DATA TO EXAMINE START

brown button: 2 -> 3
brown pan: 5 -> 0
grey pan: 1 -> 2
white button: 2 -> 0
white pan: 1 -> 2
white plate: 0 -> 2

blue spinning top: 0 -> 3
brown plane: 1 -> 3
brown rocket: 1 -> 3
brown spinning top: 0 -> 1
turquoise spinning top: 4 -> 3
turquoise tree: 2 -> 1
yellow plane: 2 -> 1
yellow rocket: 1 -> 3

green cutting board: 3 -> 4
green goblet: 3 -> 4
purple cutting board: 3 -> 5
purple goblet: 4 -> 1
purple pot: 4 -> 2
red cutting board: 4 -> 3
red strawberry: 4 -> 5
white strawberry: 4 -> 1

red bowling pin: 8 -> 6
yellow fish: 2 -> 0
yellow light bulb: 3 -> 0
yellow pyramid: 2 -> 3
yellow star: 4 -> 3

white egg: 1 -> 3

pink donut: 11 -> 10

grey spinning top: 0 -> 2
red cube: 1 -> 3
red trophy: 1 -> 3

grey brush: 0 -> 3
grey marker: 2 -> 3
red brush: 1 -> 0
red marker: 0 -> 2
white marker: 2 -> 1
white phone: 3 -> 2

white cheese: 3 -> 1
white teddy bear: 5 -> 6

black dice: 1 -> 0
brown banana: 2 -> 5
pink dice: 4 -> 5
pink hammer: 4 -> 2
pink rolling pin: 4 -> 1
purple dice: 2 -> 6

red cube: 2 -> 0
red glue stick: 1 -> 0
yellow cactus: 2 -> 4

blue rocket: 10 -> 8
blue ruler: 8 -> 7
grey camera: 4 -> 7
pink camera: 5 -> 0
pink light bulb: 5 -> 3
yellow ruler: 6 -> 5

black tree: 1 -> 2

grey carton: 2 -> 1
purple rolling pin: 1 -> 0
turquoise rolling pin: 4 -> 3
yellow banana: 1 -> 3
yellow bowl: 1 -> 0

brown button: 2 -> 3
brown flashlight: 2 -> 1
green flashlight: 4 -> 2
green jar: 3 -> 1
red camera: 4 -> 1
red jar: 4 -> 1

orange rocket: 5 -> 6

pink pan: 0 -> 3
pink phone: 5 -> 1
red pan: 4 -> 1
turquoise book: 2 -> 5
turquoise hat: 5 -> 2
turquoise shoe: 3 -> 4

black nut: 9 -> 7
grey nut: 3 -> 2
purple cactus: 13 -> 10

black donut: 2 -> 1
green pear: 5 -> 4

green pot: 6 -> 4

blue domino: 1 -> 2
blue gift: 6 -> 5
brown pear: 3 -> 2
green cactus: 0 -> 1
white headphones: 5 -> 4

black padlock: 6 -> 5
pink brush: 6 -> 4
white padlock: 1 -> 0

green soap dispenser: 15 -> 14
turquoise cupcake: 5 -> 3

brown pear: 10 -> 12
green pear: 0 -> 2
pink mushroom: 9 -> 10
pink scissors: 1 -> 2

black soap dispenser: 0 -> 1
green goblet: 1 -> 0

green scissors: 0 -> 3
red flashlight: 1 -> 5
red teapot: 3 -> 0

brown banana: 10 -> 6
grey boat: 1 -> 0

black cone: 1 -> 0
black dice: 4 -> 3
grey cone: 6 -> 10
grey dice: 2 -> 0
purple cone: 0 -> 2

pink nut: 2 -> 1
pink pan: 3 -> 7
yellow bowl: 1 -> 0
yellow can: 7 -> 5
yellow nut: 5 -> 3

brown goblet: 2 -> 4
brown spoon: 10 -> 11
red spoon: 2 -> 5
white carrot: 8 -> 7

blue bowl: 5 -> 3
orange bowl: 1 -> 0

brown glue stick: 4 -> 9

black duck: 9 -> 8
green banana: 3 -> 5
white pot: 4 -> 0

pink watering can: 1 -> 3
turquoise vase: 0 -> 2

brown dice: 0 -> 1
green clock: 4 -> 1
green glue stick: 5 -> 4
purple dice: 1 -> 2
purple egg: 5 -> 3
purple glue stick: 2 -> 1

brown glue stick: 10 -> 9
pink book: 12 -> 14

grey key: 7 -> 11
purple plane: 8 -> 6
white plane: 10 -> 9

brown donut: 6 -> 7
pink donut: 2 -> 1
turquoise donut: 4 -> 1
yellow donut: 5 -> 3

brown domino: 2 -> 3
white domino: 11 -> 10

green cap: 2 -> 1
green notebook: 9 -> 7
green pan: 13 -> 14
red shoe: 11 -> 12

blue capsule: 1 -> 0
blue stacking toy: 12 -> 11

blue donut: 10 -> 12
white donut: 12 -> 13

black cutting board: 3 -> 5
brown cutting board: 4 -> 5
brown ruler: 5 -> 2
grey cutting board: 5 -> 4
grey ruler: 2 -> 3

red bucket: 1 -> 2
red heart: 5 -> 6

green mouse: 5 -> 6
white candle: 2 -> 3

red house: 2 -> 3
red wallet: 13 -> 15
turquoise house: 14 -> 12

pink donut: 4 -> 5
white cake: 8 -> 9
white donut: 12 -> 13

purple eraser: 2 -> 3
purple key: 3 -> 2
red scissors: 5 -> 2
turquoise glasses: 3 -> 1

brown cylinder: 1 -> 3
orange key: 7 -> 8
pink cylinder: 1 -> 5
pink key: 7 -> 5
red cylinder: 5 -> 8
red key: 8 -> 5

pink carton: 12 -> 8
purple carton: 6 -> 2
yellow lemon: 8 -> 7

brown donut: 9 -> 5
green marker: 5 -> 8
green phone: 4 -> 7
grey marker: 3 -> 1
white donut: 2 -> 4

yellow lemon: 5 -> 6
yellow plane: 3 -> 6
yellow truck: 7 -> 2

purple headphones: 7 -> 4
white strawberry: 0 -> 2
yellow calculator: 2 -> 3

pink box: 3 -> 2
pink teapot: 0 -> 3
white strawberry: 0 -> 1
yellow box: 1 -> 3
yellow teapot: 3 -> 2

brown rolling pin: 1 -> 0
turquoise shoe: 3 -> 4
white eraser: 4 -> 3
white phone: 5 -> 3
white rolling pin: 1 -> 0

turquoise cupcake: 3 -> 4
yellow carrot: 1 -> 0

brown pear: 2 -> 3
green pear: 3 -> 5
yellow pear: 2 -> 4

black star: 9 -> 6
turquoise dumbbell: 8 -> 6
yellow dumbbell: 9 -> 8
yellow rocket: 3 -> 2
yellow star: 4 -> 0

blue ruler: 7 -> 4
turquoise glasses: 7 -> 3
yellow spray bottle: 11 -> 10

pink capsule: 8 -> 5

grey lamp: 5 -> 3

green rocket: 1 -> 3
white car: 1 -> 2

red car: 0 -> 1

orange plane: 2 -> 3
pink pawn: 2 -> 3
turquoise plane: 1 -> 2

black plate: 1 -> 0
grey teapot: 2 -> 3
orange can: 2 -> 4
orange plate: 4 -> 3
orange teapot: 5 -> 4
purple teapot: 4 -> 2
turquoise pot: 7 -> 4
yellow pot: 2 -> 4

DATA TO EXAMINE END

• INSTRUCTIONS TO FOLLOW
Please write out the material word for word from its first line through the line holding "grey marker: 2 -> 3", including both, and no line past it.

• WORKED SOLUTION
brown button: 2 -> 3
brown pan: 5 -> 0
grey pan: 1 -> 2
white button: 2 -> 0
white pan: 1 -> 2
white plate: 0 -> 2

blue spinning top: 0 -> 3
brown plane: 1 -> 3
brown rocket: 1 -> 3
brown spinning top: 0 -> 1
turquoise spinning top: 4 -> 3
turquoise tree: 2 -> 1
yellow plane: 2 -> 1
yellow rocket: 1 -> 3

green cutting board: 3 -> 4
green goblet: 3 -> 4
purple cutting board: 3 -> 5
purple goblet: 4 -> 1
purple pot: 4 -> 2
red cutting board: 4 -> 3
red strawberry: 4 -> 5
white strawberry: 4 -> 1

red bowling pin: 8 -> 6
yellow fish: 2 -> 0
yellow light bulb: 3 -> 0
yellow pyramid: 2 -> 3
yellow star: 4 -> 3

white egg: 1 -> 3

pink donut: 11 -> 10

grey spinning top: 0 -> 2
red cube: 1 -> 3
red trophy: 1 -> 3

grey brush: 0 -> 3
grey marker: 2 -> 3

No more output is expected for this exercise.